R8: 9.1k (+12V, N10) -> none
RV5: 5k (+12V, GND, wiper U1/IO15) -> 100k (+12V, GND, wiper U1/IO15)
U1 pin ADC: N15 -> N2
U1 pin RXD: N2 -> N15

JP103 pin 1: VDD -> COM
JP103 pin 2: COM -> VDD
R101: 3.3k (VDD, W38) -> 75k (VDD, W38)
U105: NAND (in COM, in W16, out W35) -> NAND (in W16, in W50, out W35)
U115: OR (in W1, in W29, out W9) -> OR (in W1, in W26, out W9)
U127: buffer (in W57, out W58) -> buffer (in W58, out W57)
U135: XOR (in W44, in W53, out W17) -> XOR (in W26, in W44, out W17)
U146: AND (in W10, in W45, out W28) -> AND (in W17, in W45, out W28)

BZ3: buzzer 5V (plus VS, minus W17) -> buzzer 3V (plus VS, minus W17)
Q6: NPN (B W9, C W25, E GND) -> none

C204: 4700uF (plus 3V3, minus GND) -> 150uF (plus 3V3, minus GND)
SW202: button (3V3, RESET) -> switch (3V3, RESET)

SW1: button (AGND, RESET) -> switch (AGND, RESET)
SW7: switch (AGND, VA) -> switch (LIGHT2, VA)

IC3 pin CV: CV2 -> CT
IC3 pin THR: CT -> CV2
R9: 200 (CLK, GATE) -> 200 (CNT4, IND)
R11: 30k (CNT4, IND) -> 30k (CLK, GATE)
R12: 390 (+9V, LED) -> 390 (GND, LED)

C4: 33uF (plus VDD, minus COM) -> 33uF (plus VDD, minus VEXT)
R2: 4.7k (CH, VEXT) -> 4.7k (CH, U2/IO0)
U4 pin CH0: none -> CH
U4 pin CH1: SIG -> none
******************************
Task instructions
What you copy should begin at the line with "SW1: button (AGND, RESET)" and end at the final line of the listing, each line exactly as it is.

Written solution
SW1: button (AGND, RESET) -> switch (AGND, RESET)
SW7: switch (AGND, VA) -> switch (LIGHT2, VA)

IC3 pin CV: CV2 -> CT
IC3 pin THR: CT -> CV2
R9: 200 (CLK, GATE) -> 200 (CNT4, IND)
R11: 30k (CNT4, IND) -> 30k (CLK, GATE)
R12: 390 (+9V, LED) -> 390 (GND, LED)

C4: 33uF (plus VDD, minus COM) -> 33uF (plus VDD, minus VEXT)
R2: 4.7k (CH, VEXT) -> 4.7k (CH, U2/IO0)
U4 pin CH0: none -> CH
U4 pin CH1: SIG -> none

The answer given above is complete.